**AIM OF THE TASK**
Leave out the pictures, then output the lines of the records below from the first through the one containing "red strawberry [208,371,263,418]".

**Object tracking records**

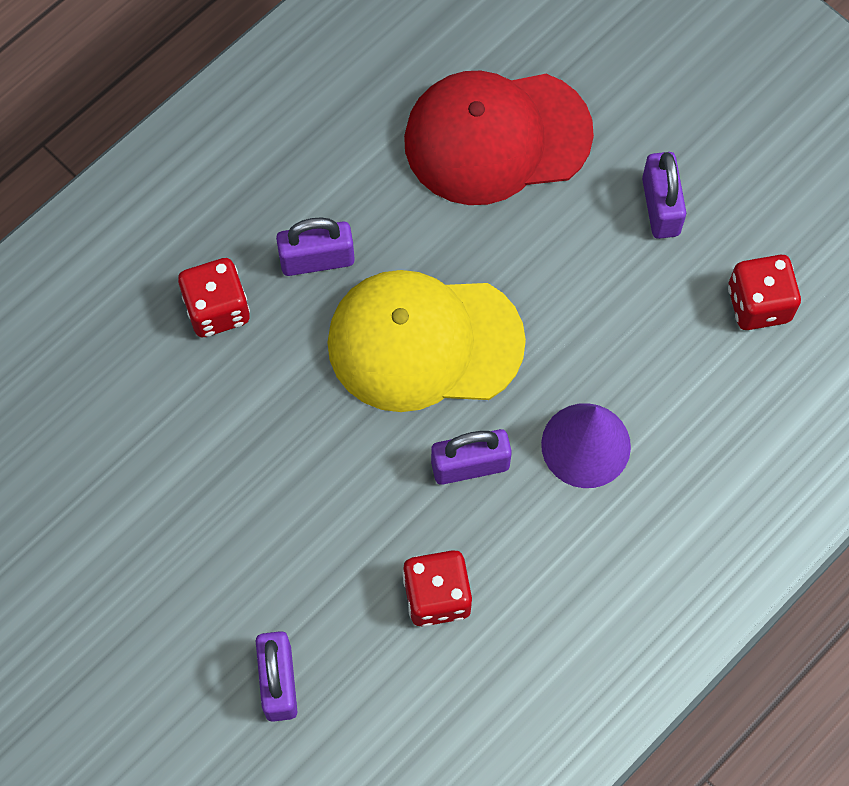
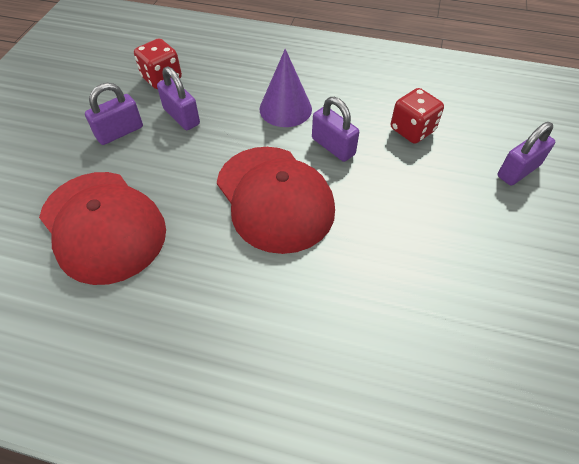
camera: 120 degrees left, 15 degrees down
red dice [178,258,250,337] -> none
purple padlock [276,217,355,276] -> purple padlock moved to [157,67,200,130]
yellow cap [327,270,526,412] -> red cap [217,147,335,254]

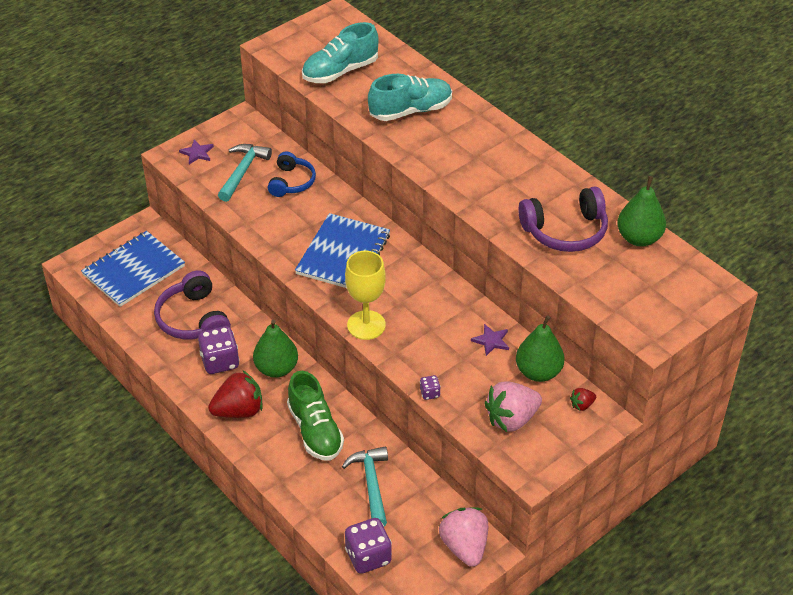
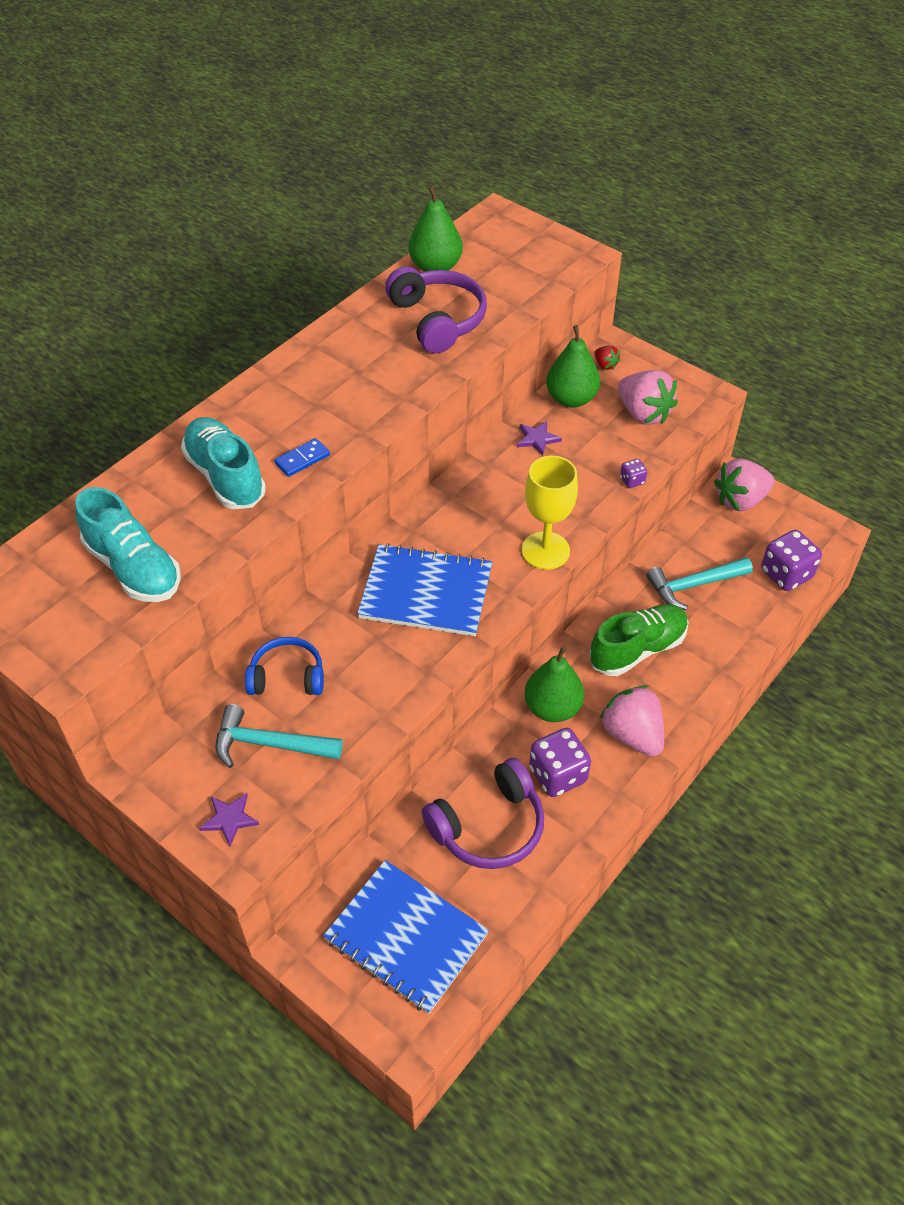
camera: 100 degrees left, 5 degrees up
red strawberry [208,371,263,418] -> pink strawberry [600,685,664,757]
none -> blue domino [274,438,330,477]

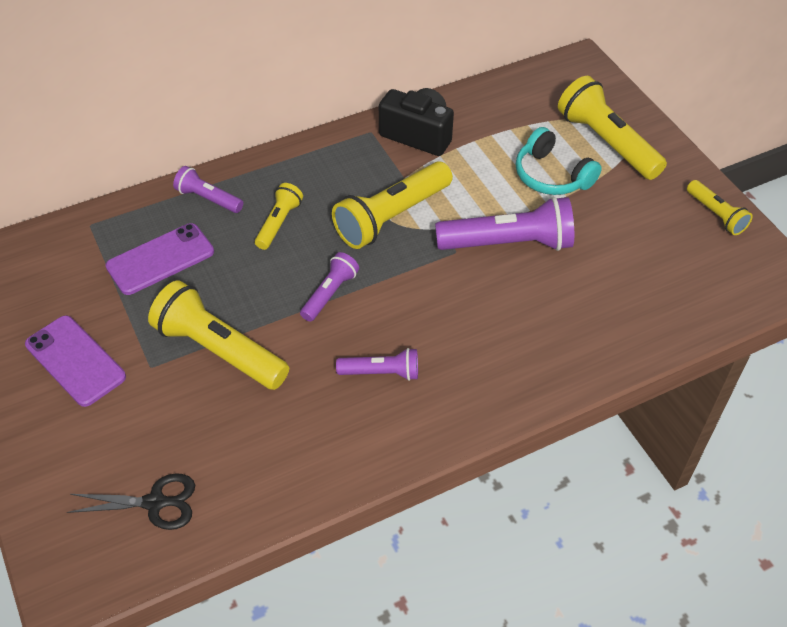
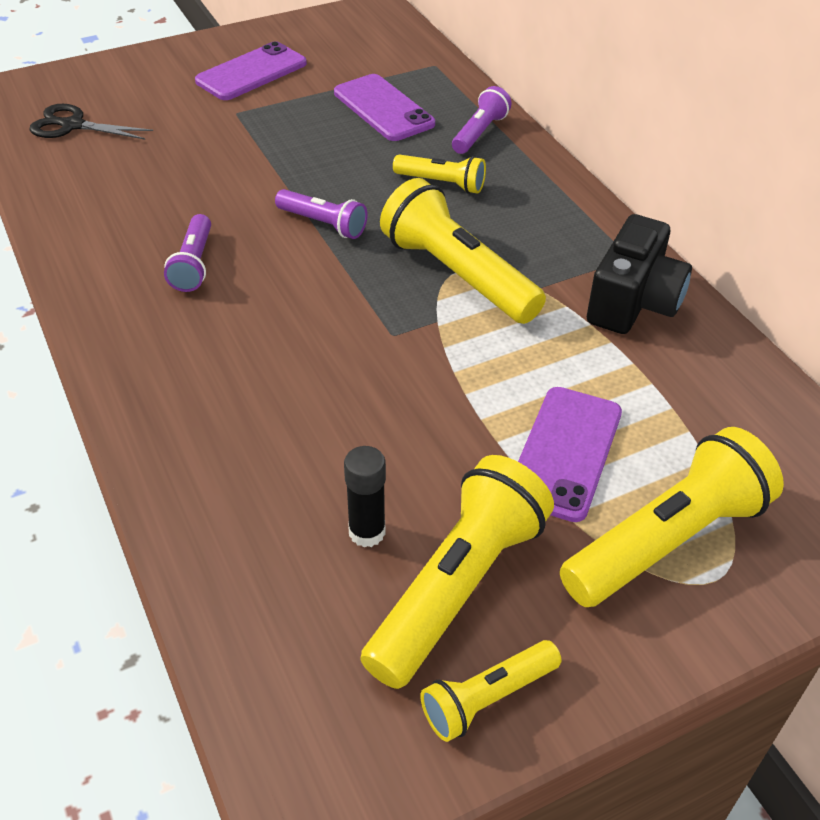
camera: 90 degrees right, 5 degrees down
black scissors [67,473,195,530] -> black scissors turned 105 degrees clockwise [29,104,153,140]
yellow flashlight [148,280,289,390] -> yellow flashlight moved to [361,455,554,689]
purple flashlight [435,197,574,251] -> none
turquoise headphones [516,127,602,195] -> purple phone [518,387,622,522]
none -> black glue stick [344,446,386,547]

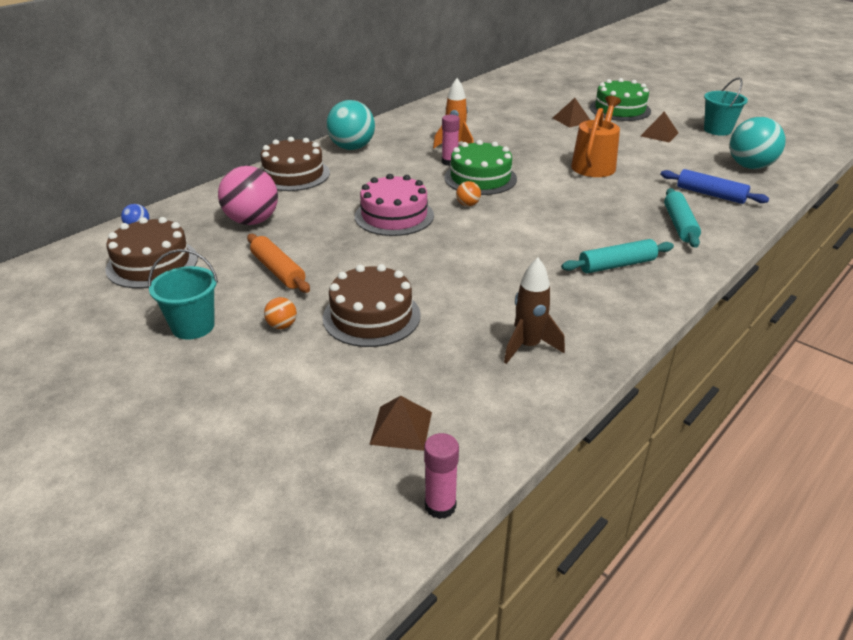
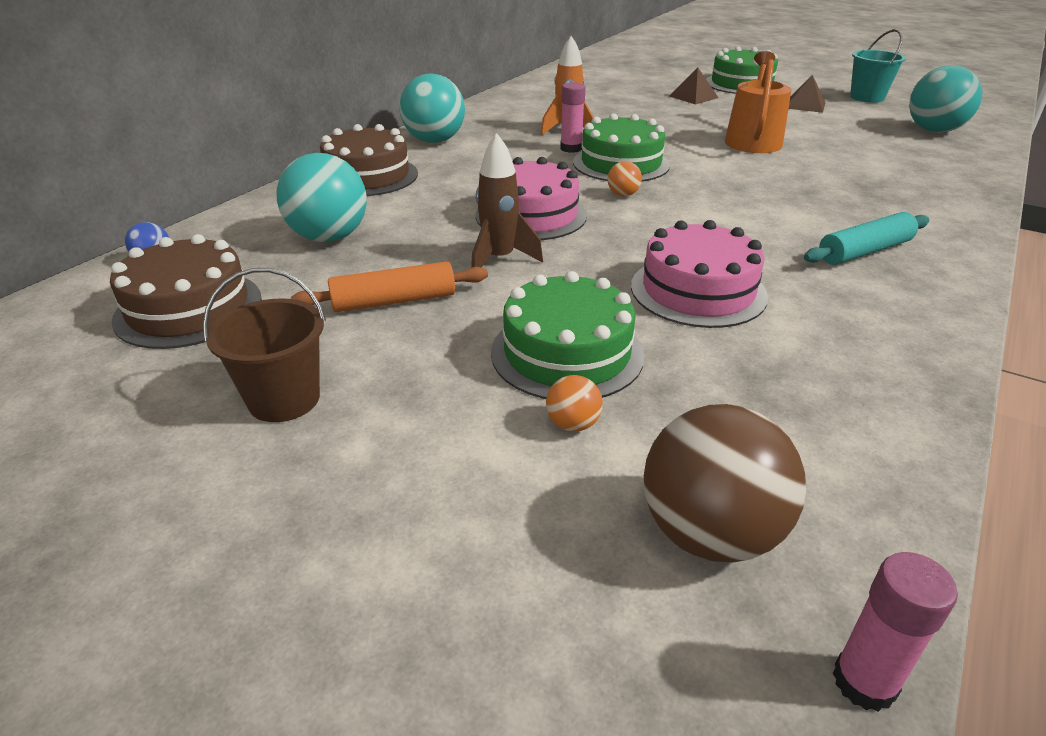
camera: 10 degrees left, 0 degrees up
turquoise bucket [148,249,218,339] -> brown bucket [203,268,326,422]
pink ball [218,166,278,225] -> turquoise ball [276,153,367,242]
orange rolling pin [247,234,310,293] -> orange rolling pin turned 60 degrees counterclockwise [291,261,488,312]
orange ball [264,297,297,329] -> orange ball moved to [546,375,603,432]
brown cake [323,264,421,347] -> green cake [491,271,644,399]
brown pyramid [369,396,432,451] -> brown ball [644,404,806,563]
brown rocket [504,258,565,364] -> brown rocket moved to [471,133,543,268]
blue rolling pin [660,169,769,204] -> none
turquoise rolling pin [664,188,701,248] -> none
none -> pink cake [631,220,768,328]

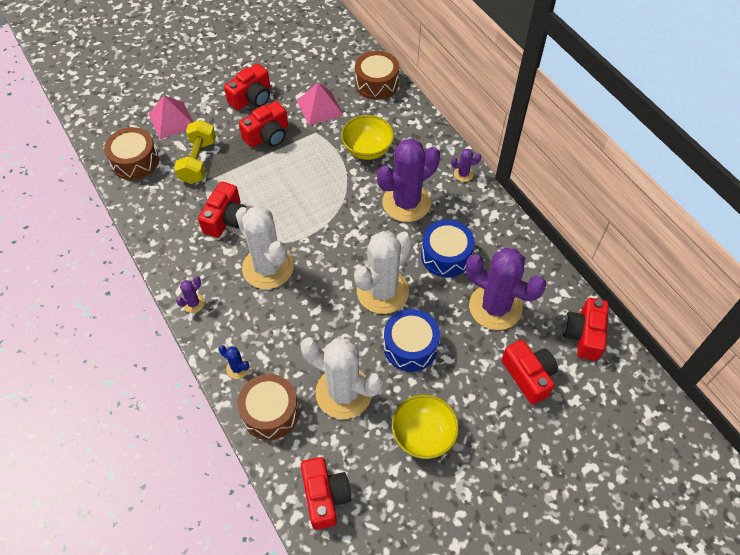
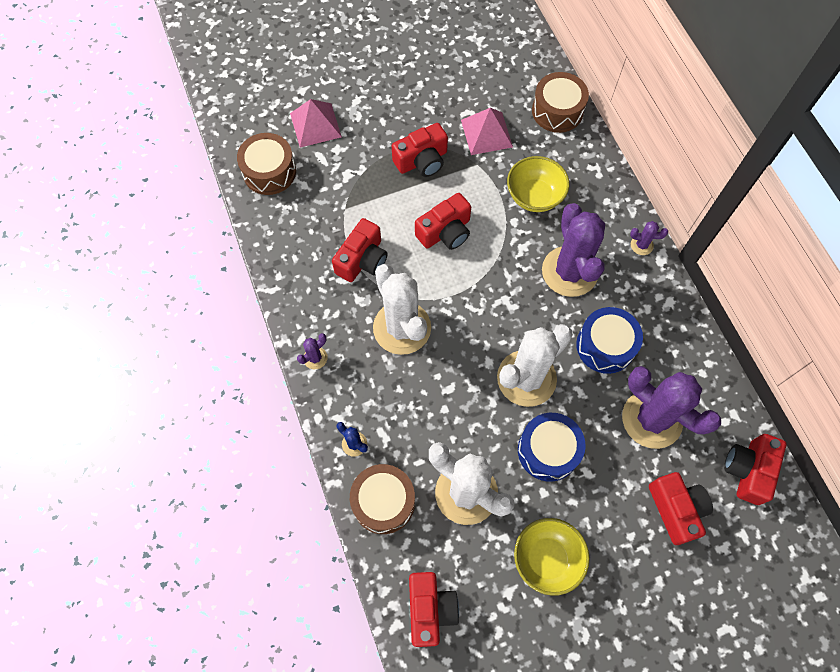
camera: 10 degrees right, 10 degrees up
yellow dumbbell [174,120,216,184] -> none
red camera [224,64,270,110] -> red camera moved to [415,193,471,250]
purple cactus [377,139,440,222] -> purple cactus turned 75 degrees counterclockwise [542,203,605,297]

**EXERCISE OUTPUT**
camera: 120 degrees left, 15 degrees down
red dice [178,258,250,337] -> none
purple padlock [276,217,355,276] -> purple padlock moved to [157,67,200,130]
yellow cap [327,270,526,412] -> red cap [217,147,335,254]

camera: 100 degrees left, 5 degrees up
red strawberry [208,371,263,418] -> pink strawberry [600,685,664,757]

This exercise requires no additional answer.